■ **Work request**
Please transcribe every entry below exactly as written.

-------- Entries supplied

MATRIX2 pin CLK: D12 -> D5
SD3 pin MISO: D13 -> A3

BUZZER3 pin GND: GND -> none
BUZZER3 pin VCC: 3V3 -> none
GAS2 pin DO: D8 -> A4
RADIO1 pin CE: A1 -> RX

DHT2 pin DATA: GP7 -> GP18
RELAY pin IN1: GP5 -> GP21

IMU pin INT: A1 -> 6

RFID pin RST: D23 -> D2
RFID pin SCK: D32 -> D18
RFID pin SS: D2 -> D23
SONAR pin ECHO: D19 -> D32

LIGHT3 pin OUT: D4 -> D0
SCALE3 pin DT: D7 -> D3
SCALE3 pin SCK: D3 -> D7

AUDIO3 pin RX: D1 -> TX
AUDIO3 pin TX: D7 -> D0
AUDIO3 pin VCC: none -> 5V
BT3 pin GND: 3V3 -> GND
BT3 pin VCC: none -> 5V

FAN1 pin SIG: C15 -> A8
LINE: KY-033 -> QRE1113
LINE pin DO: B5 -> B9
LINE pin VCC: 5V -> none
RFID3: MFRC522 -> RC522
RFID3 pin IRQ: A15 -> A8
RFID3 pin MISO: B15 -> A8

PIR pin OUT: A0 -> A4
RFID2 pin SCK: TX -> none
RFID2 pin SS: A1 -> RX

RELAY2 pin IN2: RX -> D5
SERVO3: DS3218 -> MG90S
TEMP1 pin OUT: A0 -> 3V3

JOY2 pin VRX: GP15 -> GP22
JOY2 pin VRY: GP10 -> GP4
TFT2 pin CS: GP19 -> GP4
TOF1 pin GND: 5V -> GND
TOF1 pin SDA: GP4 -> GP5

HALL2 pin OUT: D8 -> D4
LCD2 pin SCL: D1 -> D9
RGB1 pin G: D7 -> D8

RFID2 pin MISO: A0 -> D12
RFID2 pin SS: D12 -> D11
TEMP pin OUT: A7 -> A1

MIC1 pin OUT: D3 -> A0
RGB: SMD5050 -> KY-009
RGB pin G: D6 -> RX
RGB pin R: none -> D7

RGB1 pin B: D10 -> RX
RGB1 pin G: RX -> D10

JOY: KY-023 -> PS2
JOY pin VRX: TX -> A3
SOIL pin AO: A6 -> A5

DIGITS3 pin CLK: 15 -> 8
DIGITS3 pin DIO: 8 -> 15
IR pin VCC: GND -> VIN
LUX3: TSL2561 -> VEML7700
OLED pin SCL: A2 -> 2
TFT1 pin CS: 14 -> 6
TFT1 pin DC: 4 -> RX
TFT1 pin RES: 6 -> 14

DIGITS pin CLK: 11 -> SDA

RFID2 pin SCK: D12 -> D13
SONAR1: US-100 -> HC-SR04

----------------

■ **Answer space**
MATRIX2 pin CLK: D12 -> D5
SD3 pin MISO: D13 -> A3

BUZZER3 pin GND: GND -> none
BUZZER3 pin VCC: 3V3 -> none
GAS2 pin DO: D8 -> A4
RADIO1 pin CE: A1 -> RX

DHT2 pin DATA: GP7 -> GP18
RELAY pin IN1: GP5 -> GP21

IMU pin INT: A1 -> 6

RFID pin RST: D23 -> D2
RFID pin SCK: D32 -> D18
RFID pin SS: D2 -> D23
SONAR pin ECHO: D19 -> D32

LIGHT3 pin OUT: D4 -> D0
SCALE3 pin DT: D7 -> D3
SCALE3 pin SCK: D3 -> D7

AUDIO3 pin RX: D1 -> TX
AUDIO3 pin TX: D7 -> D0
AUDIO3 pin VCC: none -> 5V
BT3 pin GND: 3V3 -> GND
BT3 pin VCC: none -> 5V

FAN1 pin SIG: C15 -> A8
LINE: KY-033 -> QRE1113
LINE pin DO: B5 -> B9
LINE pin VCC: 5V -> none
RFID3: MFRC522 -> RC522
RFID3 pin IRQ: A15 -> A8
RFID3 pin MISO: B15 -> A8

PIR pin OUT: A0 -> A4
RFID2 pin SCK: TX -> none
RFID2 pin SS: A1 -> RX

RELAY2 pin IN2: RX -> D5
SERVO3: DS3218 -> MG90S
TEMP1 pin OUT: A0 -> 3V3

JOY2 pin VRX: GP15 -> GP22
JOY2 pin VRY: GP10 -> GP4
TFT2 pin CS: GP19 -> GP4
TOF1 pin GND: 5V -> GND
TOF1 pin SDA: GP4 -> GP5

HALL2 pin OUT: D8 -> D4
LCD2 pin SCL: D1 -> D9
RGB1 pin G: D7 -> D8

RFID2 pin MISO: A0 -> D12
RFID2 pin SS: D12 -> D11
TEMP pin OUT: A7 -> A1

MIC1 pin OUT: D3 -> A0
RGB: SMD5050 -> KY-009
RGB pin G: D6 -> RX
RGB pin R: none -> D7

RGB1 pin B: D10 -> RX
RGB1 pin G: RX -> D10

JOY: KY-023 -> PS2
JOY pin VRX: TX -> A3
SOIL pin AO: A6 -> A5

DIGITS3 pin CLK: 15 -> 8
DIGITS3 pin DIO: 8 -> 15
IR pin VCC: GND -> VIN
LUX3: TSL2561 -> VEML7700
OLED pin SCL: A2 -> 2
TFT1 pin CS: 14 -> 6
TFT1 pin DC: 4 -> RX
TFT1 pin RES: 6 -> 14

DIGITS pin CLK: 11 -> SDA

RFID2 pin SCK: D12 -> D13
SONAR1: US-100 -> HC-SR04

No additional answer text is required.